**Goal of the exercise:**
Pictures aside, the data must be reproduced exactly.

**Data section:**
++++++

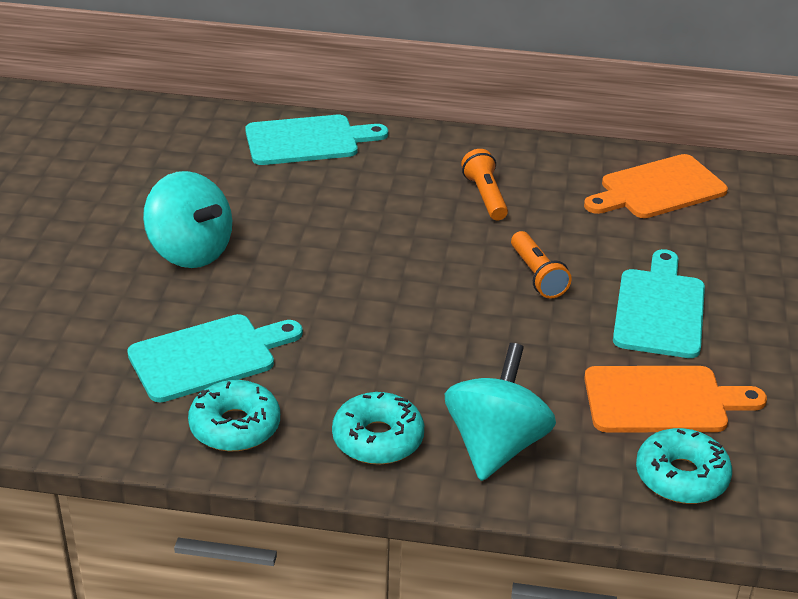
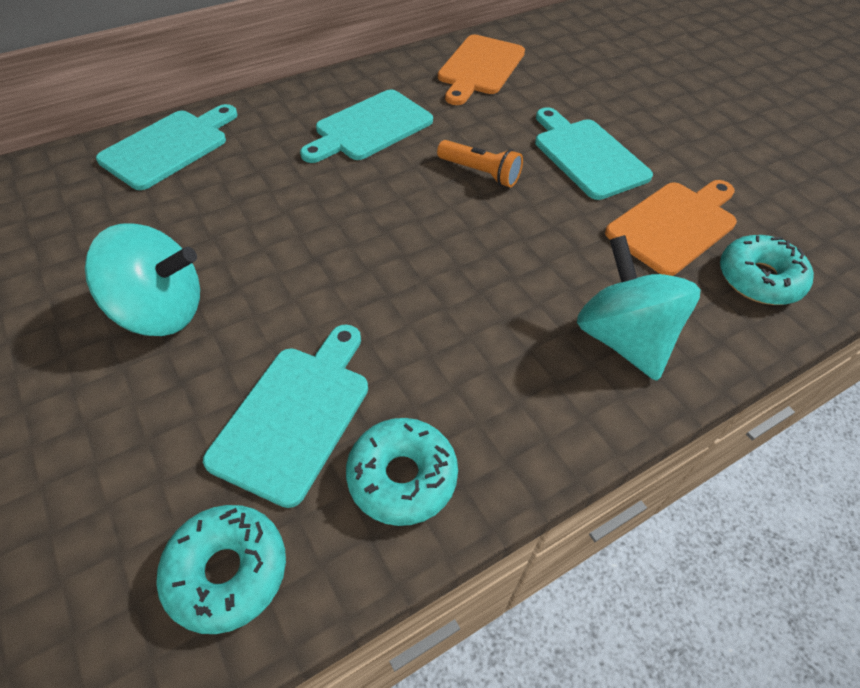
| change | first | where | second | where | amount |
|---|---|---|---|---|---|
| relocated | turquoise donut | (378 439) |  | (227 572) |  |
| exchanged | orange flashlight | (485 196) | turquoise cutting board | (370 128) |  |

++++++

**Written solution:**
| change | first | where | second | where | amount |
|---|---|---|---|---|---|
| relocated | turquoise donut | (378 439) |  | (227 572) |  |
| exchanged | orange flashlight | (485 196) | turquoise cutting board | (370 128) |  |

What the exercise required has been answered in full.